*What is required*. For this task, copy all of the data below exactly and skip the pictures.

*Raw data*.
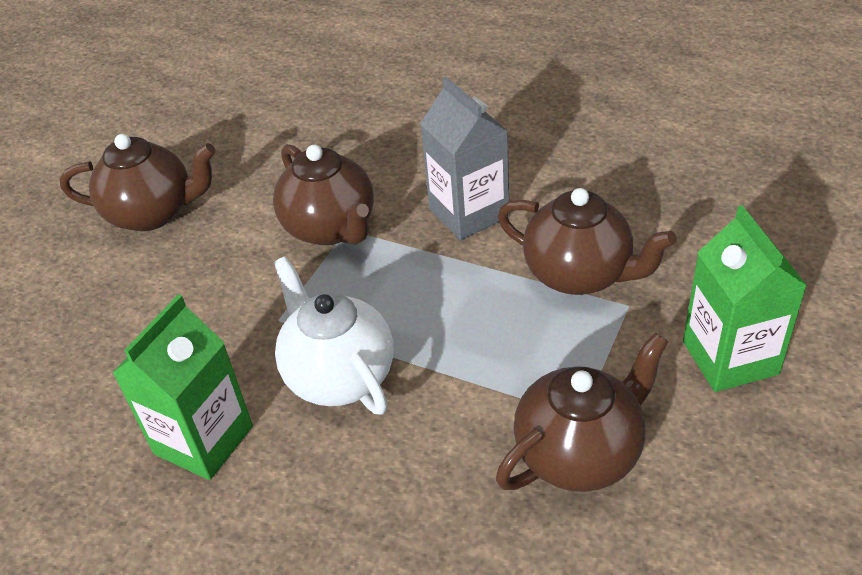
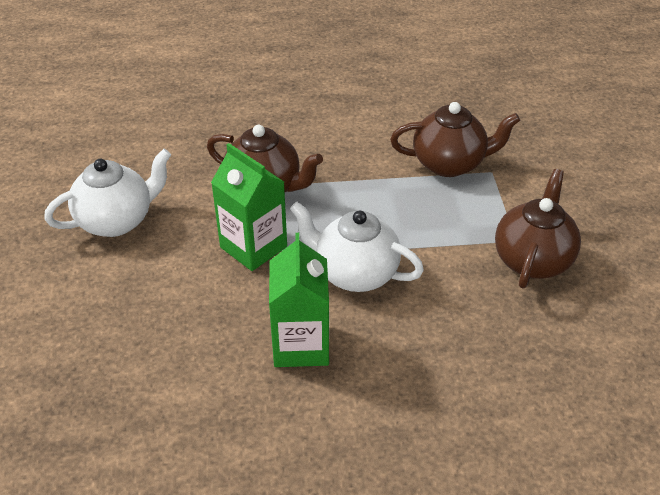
camera: 35 degrees left, 0 degrees up
(153, 213) = (117, 221): brown teapot -> white teapot
(469, 213) = (350, 149): grey carton -> none
(730, 358) = (567, 180): green carton -> green carton (253, 247)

*Output of the task*.
camera: 35 degrees left, 0 degrees up
(153, 213) = (117, 221): brown teapot -> white teapot
(469, 213) = (350, 149): grey carton -> none
(730, 358) = (567, 180): green carton -> green carton (253, 247)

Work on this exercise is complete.